What the exercise asks: An exact copy is required of every line from the one with "gray trapezoid at" through the end of the data below, and the pictures must stay out of it.

Multi-step shape edit data:
---*---

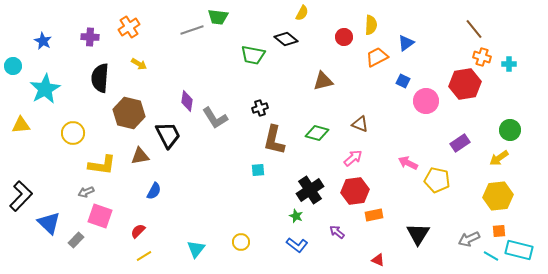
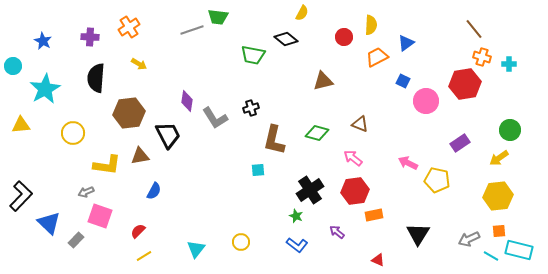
black semicircle at (100, 78): moved 4 px left
black cross at (260, 108): moved 9 px left
brown hexagon at (129, 113): rotated 20 degrees counterclockwise
pink arrow at (353, 158): rotated 102 degrees counterclockwise
yellow L-shape at (102, 165): moved 5 px right
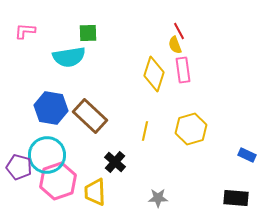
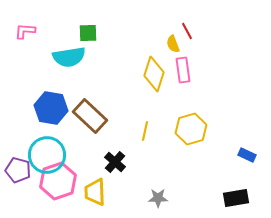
red line: moved 8 px right
yellow semicircle: moved 2 px left, 1 px up
purple pentagon: moved 1 px left, 3 px down
black rectangle: rotated 15 degrees counterclockwise
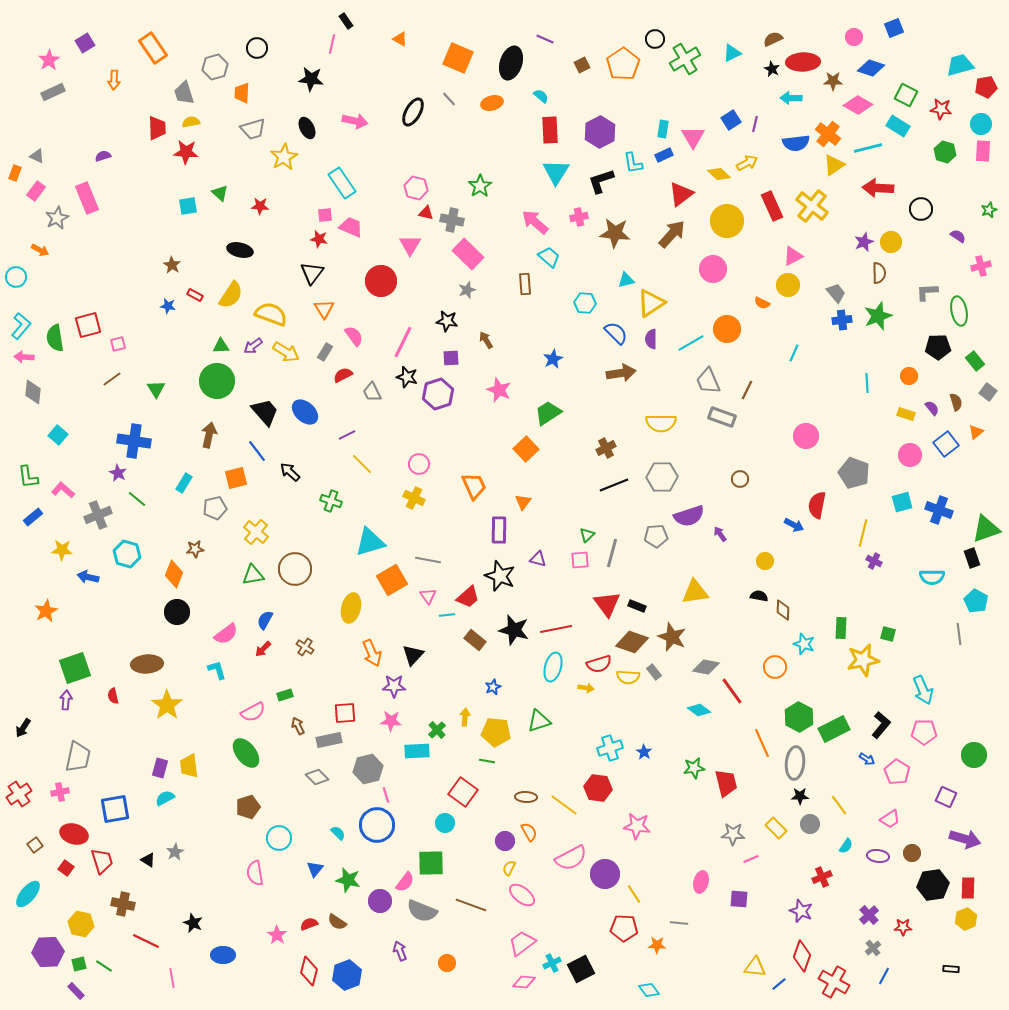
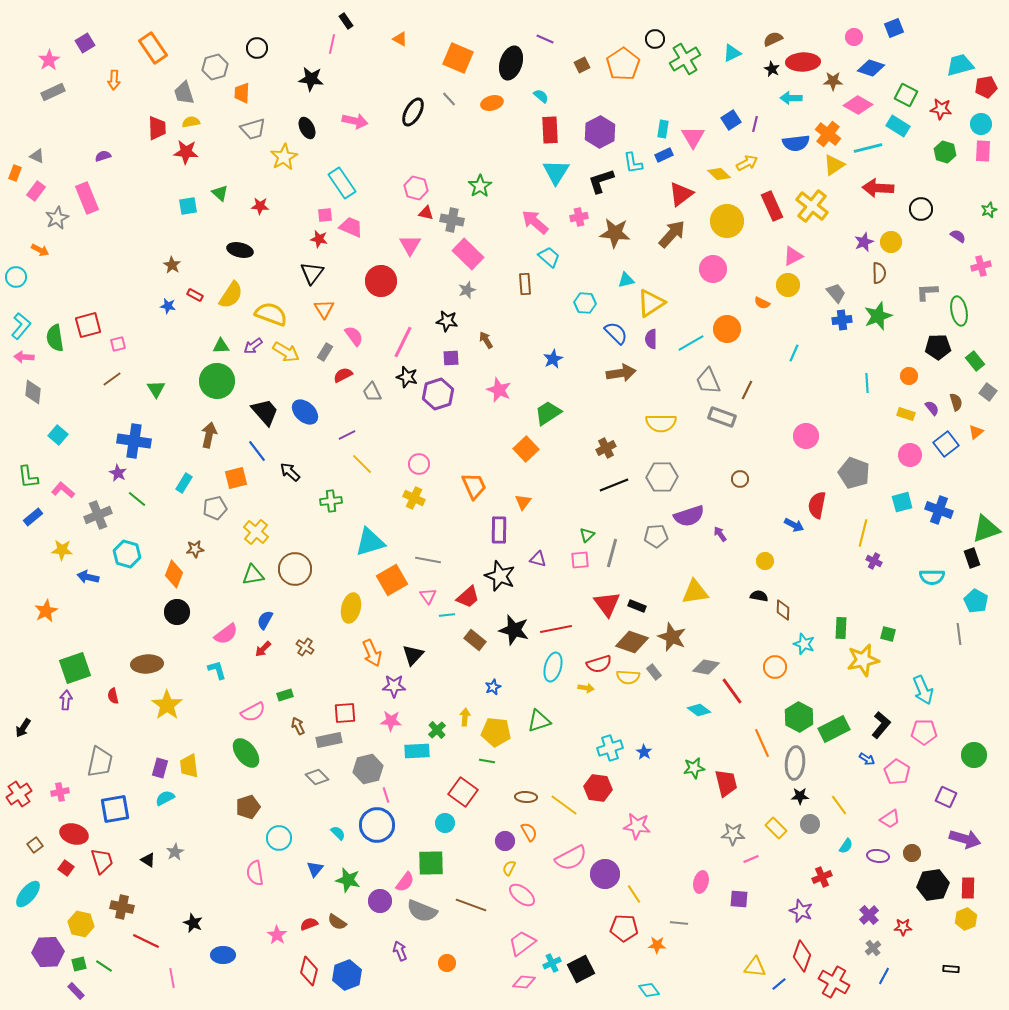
green cross at (331, 501): rotated 25 degrees counterclockwise
gray trapezoid at (78, 757): moved 22 px right, 5 px down
brown cross at (123, 904): moved 1 px left, 3 px down
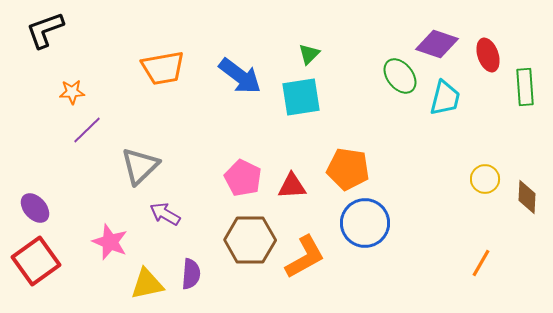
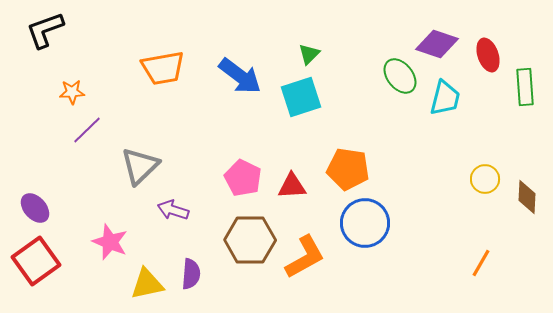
cyan square: rotated 9 degrees counterclockwise
purple arrow: moved 8 px right, 4 px up; rotated 12 degrees counterclockwise
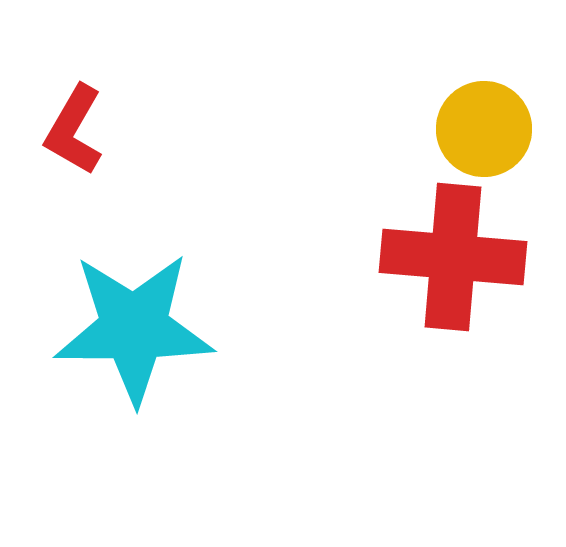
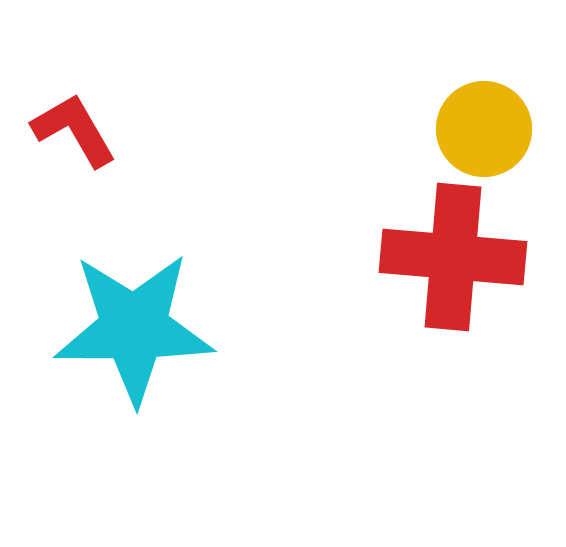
red L-shape: rotated 120 degrees clockwise
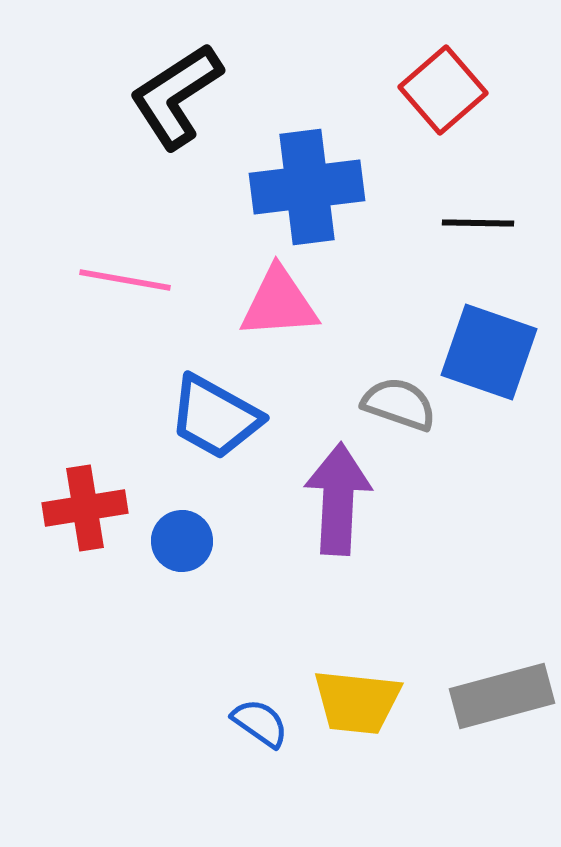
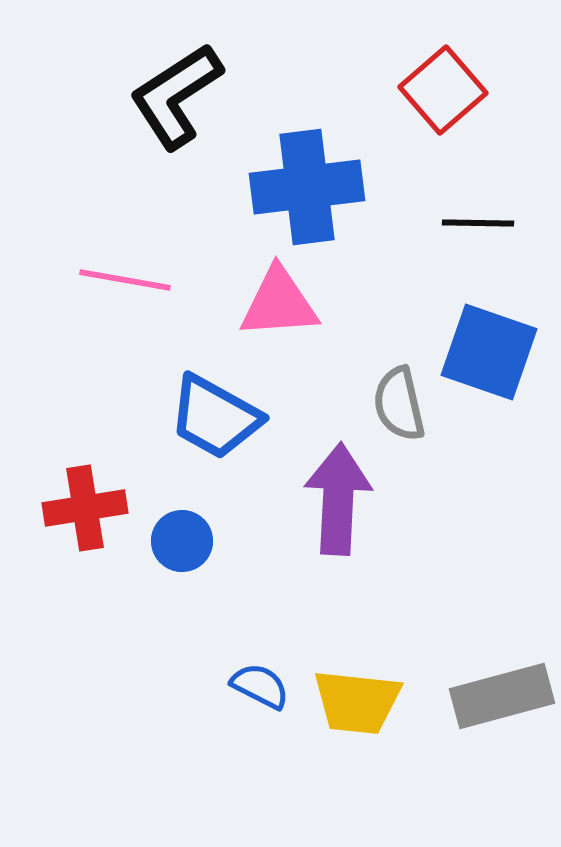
gray semicircle: rotated 122 degrees counterclockwise
blue semicircle: moved 37 px up; rotated 8 degrees counterclockwise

---*---

Reply to the exercise:
gray trapezoid at (78, 757): moved 22 px right, 5 px down
brown cross at (123, 904): moved 1 px left, 3 px down
cyan square: rotated 9 degrees counterclockwise
purple arrow: moved 8 px right, 4 px up; rotated 12 degrees counterclockwise
red L-shape: rotated 120 degrees clockwise
gray semicircle: rotated 122 degrees counterclockwise
blue semicircle: moved 37 px up; rotated 8 degrees counterclockwise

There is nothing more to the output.